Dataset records
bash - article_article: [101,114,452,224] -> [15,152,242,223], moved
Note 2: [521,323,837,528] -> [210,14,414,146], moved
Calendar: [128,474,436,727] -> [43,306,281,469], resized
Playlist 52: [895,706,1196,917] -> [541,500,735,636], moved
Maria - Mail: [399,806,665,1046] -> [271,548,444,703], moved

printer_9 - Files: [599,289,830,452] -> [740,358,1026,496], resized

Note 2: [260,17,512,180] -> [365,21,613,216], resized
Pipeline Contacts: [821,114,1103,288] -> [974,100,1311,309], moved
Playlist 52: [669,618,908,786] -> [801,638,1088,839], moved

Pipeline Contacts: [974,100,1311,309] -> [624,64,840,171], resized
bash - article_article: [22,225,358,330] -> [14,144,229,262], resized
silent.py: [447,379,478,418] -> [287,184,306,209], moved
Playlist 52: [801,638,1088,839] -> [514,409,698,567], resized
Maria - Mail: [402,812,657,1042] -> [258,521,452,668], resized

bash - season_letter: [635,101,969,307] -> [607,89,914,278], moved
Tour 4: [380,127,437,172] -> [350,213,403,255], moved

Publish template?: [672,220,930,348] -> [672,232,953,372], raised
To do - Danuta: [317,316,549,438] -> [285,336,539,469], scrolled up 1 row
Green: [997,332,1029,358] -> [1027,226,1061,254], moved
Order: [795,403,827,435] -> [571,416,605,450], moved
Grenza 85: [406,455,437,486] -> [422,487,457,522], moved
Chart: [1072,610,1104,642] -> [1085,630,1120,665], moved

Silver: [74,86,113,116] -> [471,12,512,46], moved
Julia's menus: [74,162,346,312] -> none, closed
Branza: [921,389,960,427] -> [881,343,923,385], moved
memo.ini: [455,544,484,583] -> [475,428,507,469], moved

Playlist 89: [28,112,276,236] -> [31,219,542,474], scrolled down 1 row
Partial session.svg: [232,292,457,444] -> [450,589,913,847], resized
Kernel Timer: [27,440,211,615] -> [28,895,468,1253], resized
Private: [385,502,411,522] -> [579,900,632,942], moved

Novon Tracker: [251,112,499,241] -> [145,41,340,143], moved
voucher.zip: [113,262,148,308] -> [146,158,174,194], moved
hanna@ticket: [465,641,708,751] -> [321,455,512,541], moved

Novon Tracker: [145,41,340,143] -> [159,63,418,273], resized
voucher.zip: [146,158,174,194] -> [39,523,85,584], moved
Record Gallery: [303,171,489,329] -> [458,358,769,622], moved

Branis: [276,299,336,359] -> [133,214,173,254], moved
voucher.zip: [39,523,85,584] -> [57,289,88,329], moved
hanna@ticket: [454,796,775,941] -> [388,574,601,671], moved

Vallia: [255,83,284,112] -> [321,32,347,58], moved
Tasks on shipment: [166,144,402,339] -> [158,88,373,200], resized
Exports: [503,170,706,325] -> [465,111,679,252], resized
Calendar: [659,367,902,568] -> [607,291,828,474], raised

Exercise directions: Where a line above holds the string "bash", show that line.

Written answer:
bash - article_article: [101,114,452,224] -> [15,152,242,223], moved
bash - article_article: [22,225,358,330] -> [14,144,229,262], resized
bash - season_letter: [635,101,969,307] -> [607,89,914,278], moved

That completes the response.